Exercise details >> Nothing belongs in the answer except the lines of the material that include "plus".

Working data >>
__________

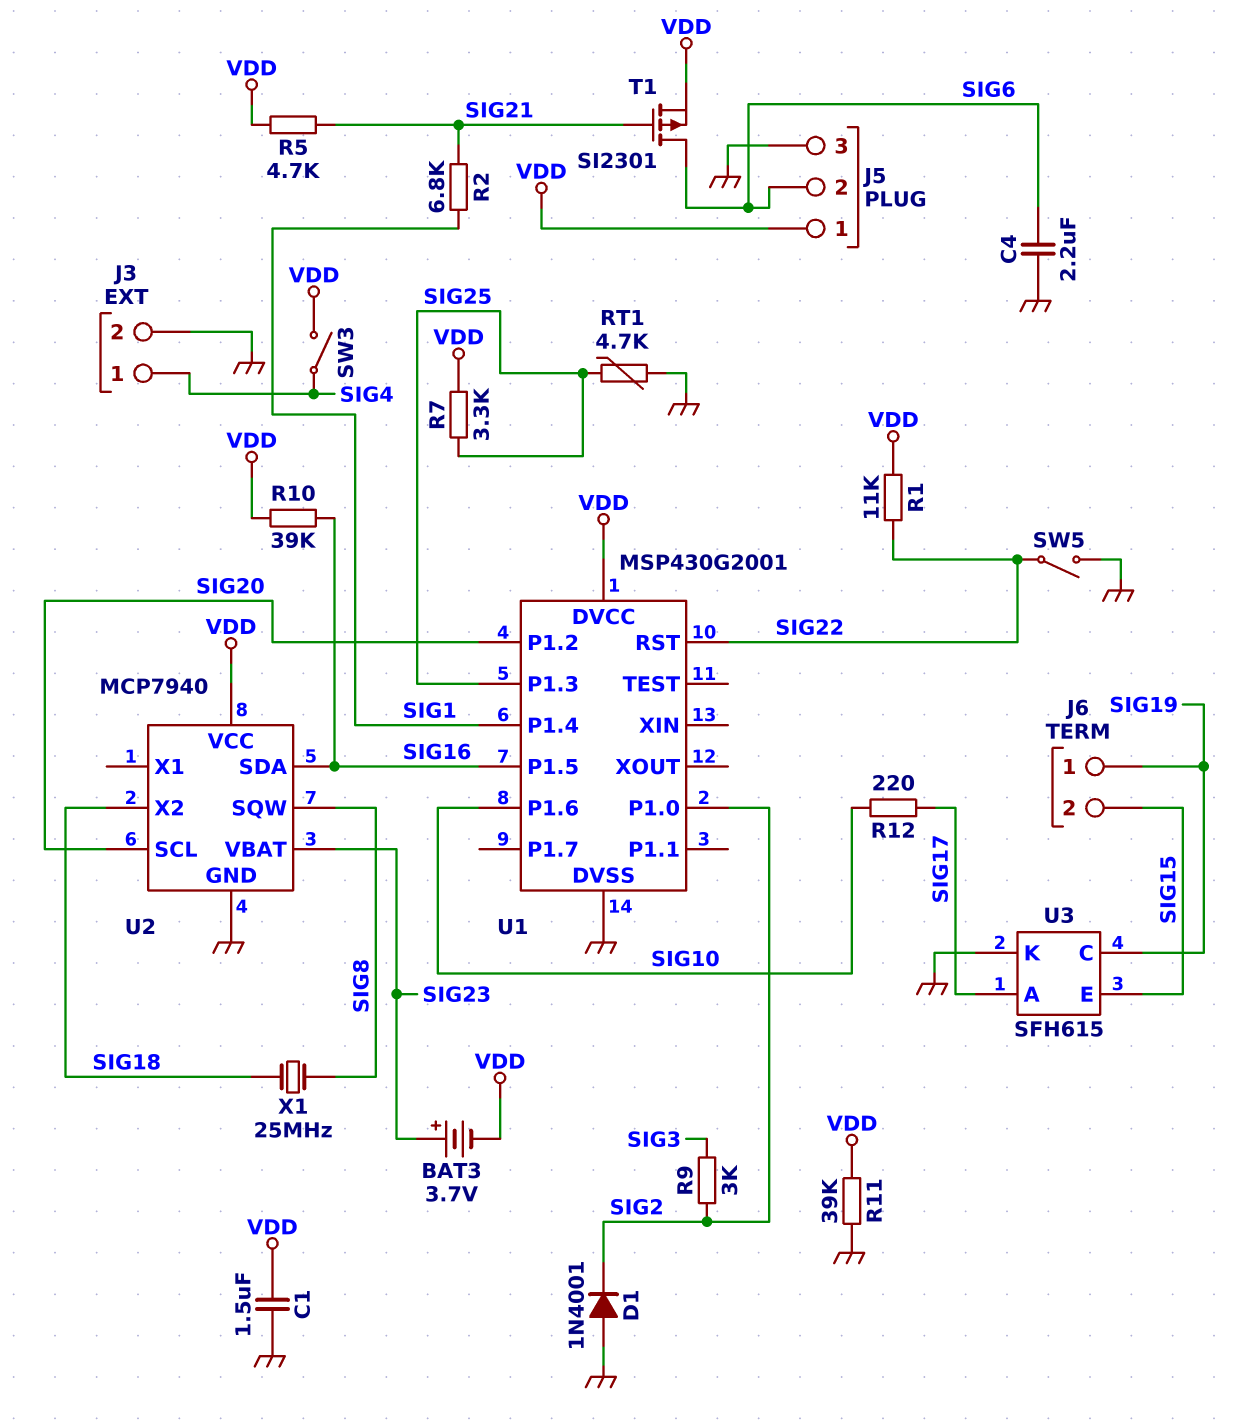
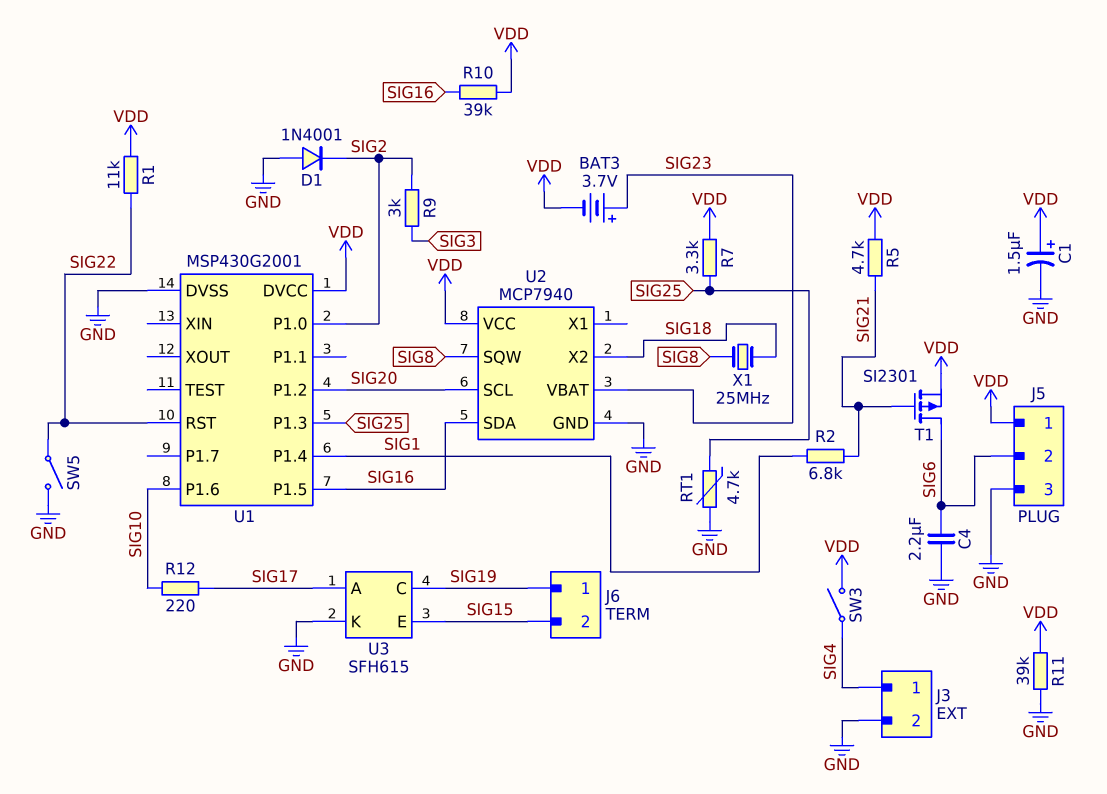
C1: 1.5uF (GND, VDD) -> 1.5uF (plus VDD, minus GND)

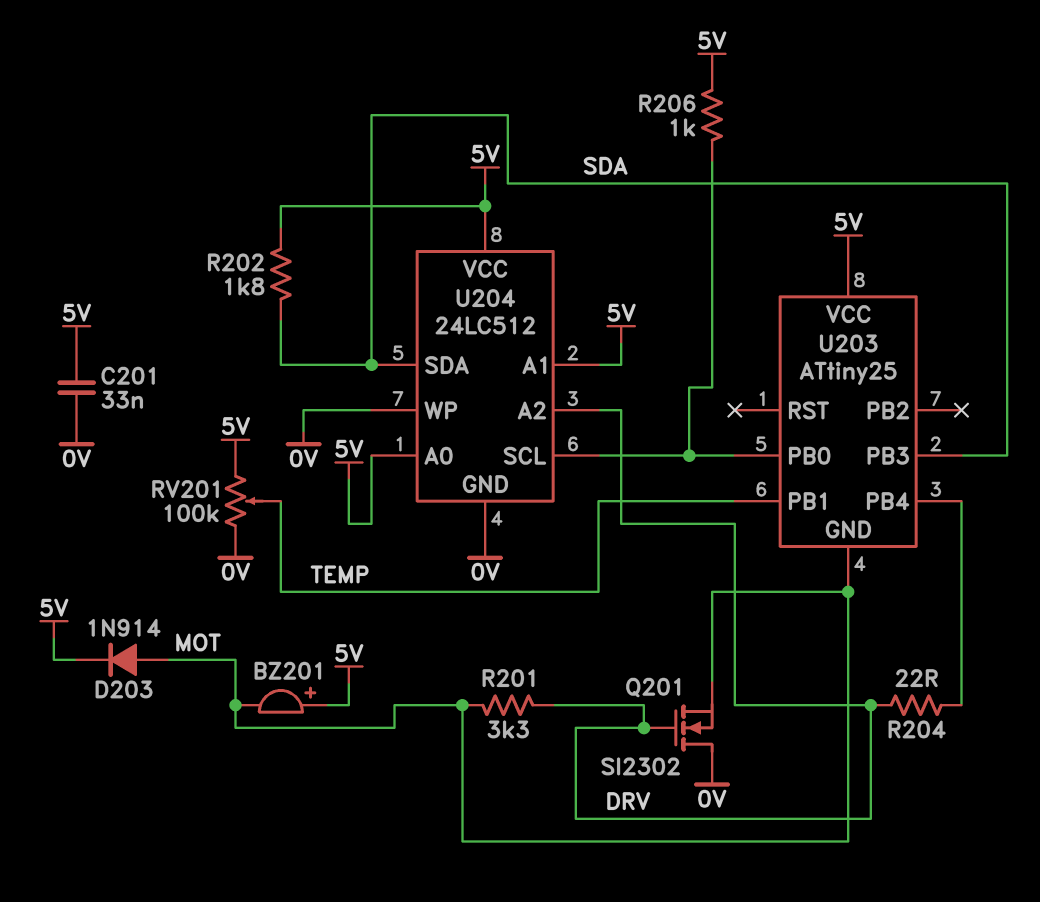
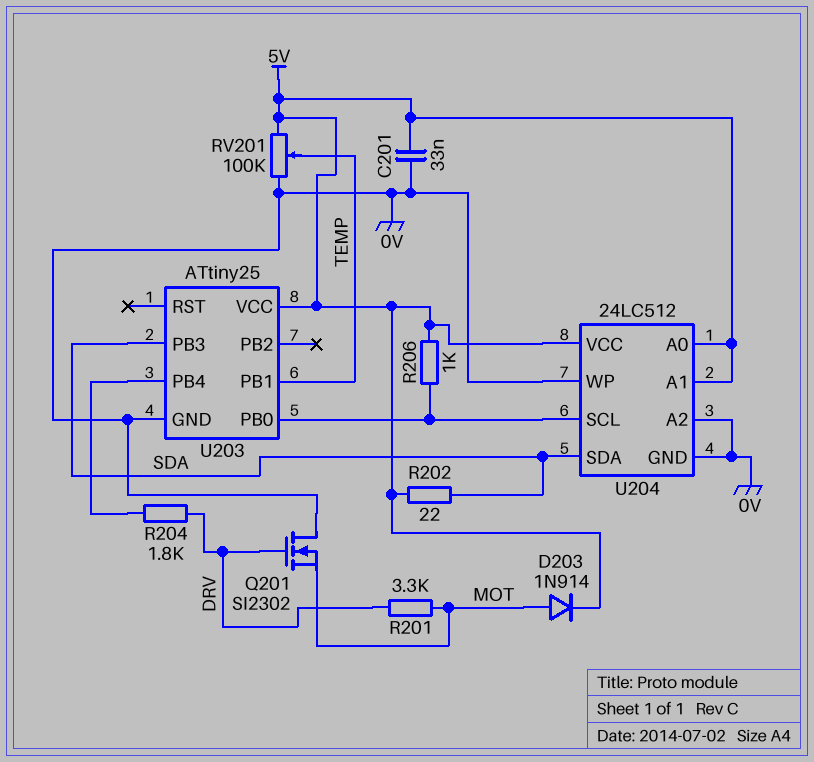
BZ201: buzzer (plus 5V, minus MOT) -> none
R202: 1.8k (5V, SDA) -> 22 (5V, SDA)
R204: 22 (DRV, U203/PB4) -> 1.8k (DRV, U203/PB4)
U203 pin GND: MOT -> 0V
U204 pin A2: DRV -> 0V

__________

Written solution >>
C1: 1.5uF (GND, VDD) -> 1.5uF (plus VDD, minus GND)
BZ201: buzzer (plus 5V, minus MOT) -> none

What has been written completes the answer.